◆ Try it: Below are the records; locate each line with the word "orange" and copy it.

◆ Supplied information:
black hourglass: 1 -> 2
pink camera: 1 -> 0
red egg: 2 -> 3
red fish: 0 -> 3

---

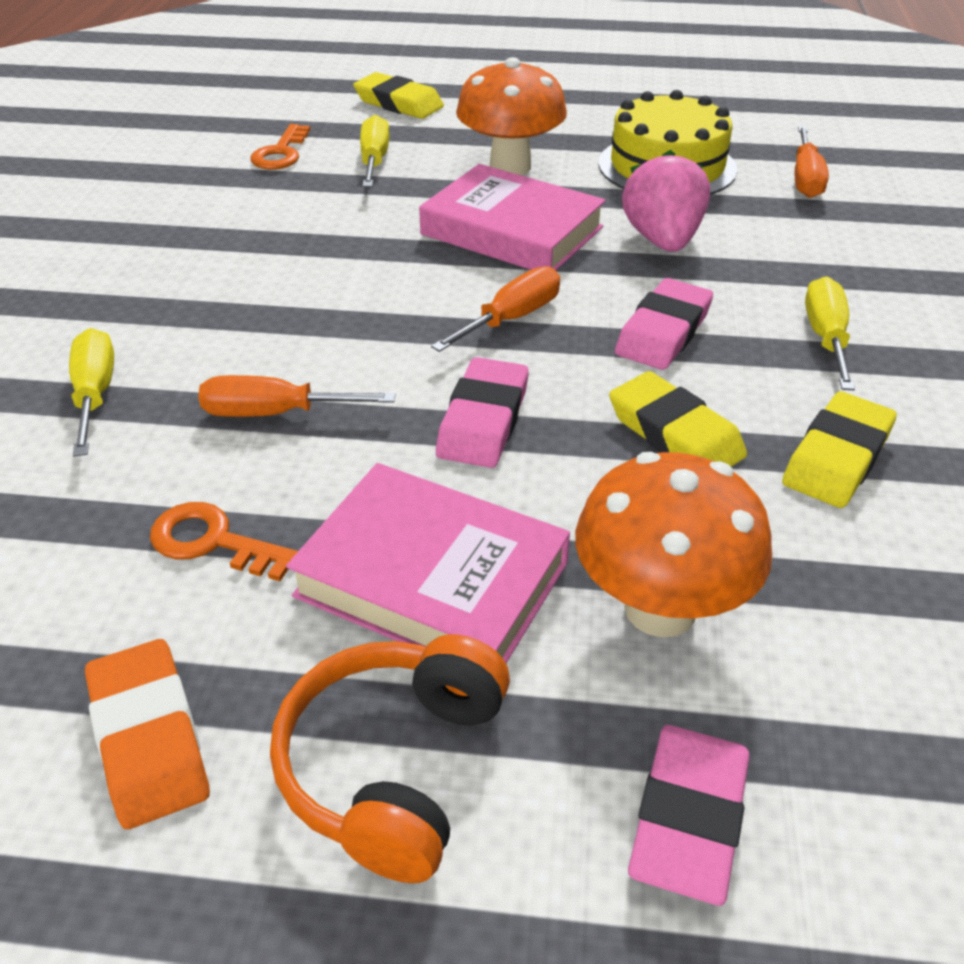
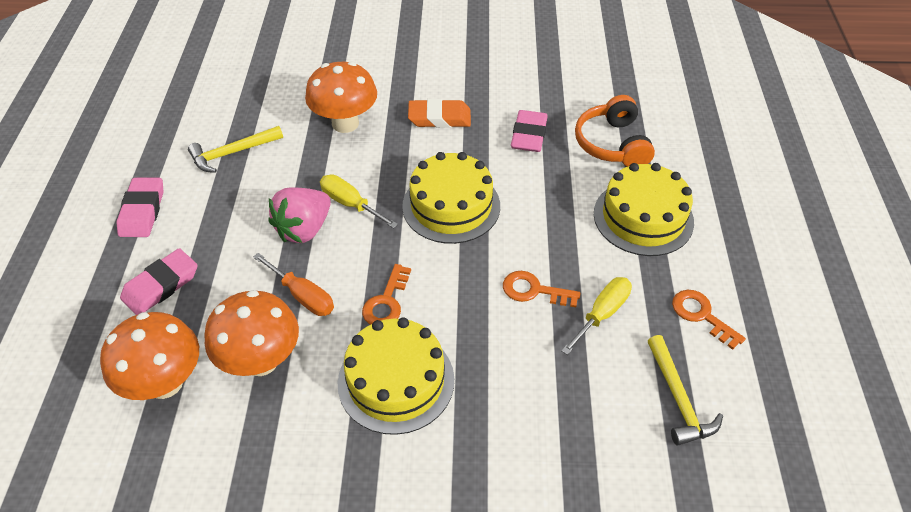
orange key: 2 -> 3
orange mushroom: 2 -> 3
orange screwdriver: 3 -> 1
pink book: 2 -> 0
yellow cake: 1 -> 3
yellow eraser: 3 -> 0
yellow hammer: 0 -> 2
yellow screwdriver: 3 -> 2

◆ Exercise solution:
orange key: 2 -> 3
orange mushroom: 2 -> 3
orange screwdriver: 3 -> 1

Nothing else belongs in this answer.